Given information:
·····

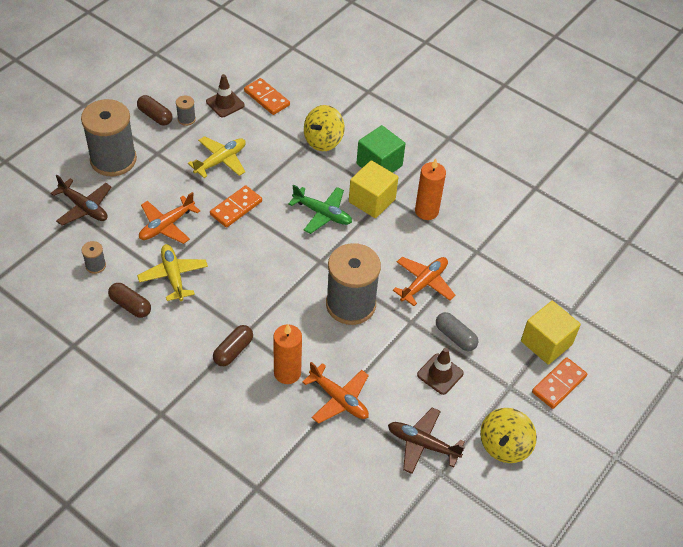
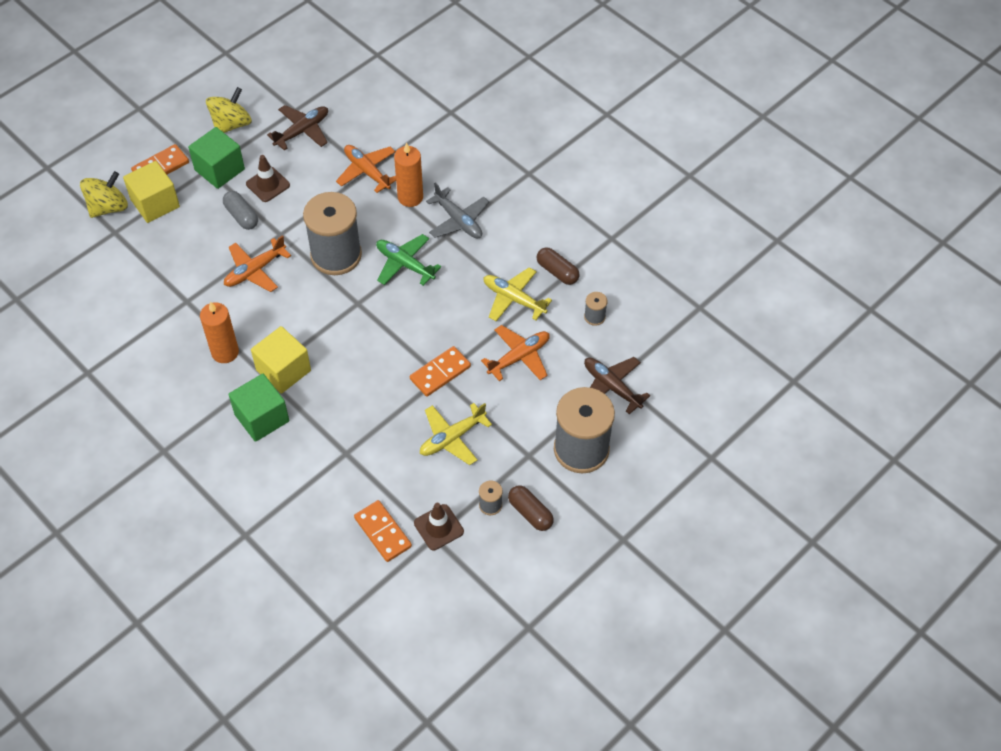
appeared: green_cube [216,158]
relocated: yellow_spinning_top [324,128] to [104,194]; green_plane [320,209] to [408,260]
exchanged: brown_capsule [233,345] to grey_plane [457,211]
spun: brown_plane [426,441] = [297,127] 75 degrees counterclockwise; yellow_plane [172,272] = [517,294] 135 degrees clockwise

·····

What needs to be done: Please print the data above once more, exactly and without images.

Completed task:
appeared: green_cube [216,158]
relocated: yellow_spinning_top [324,128] to [104,194]; green_plane [320,209] to [408,260]
exchanged: brown_capsule [233,345] to grey_plane [457,211]
spun: brown_plane [426,441] = [297,127] 75 degrees counterclockwise; yellow_plane [172,272] = [517,294] 135 degrees clockwise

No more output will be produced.